▶ **WHAT TO PRODUCE**
The listing below should be reproduced exactly, with the pictures omitted.

▶ **MATERIAL PROVIDED**
- Opening Delimiter -
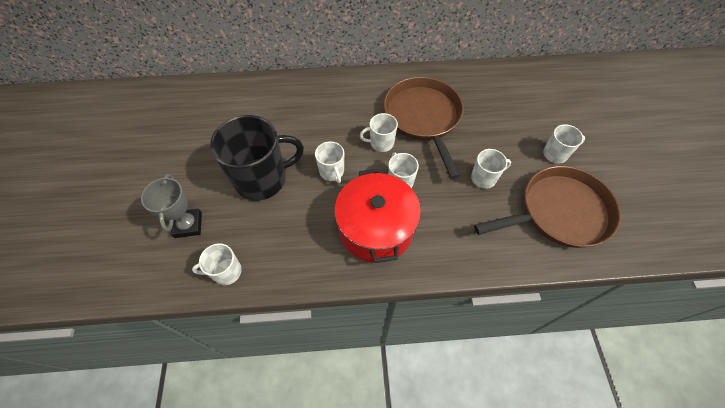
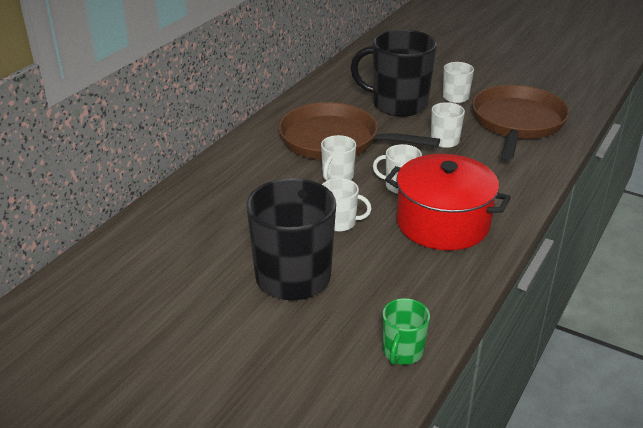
camera: 55 degrees left, 25 degrees down
grey trophy [141,174,202,238] -> none
white mug [192,243,242,285] -> green mug [383,298,430,365]
none -> black mug [350,29,437,117]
- Closing Delimiter -
▶ **ANSWER FOR THE TASK**
camera: 55 degrees left, 25 degrees down
grey trophy [141,174,202,238] -> none
white mug [192,243,242,285] -> green mug [383,298,430,365]
none -> black mug [350,29,437,117]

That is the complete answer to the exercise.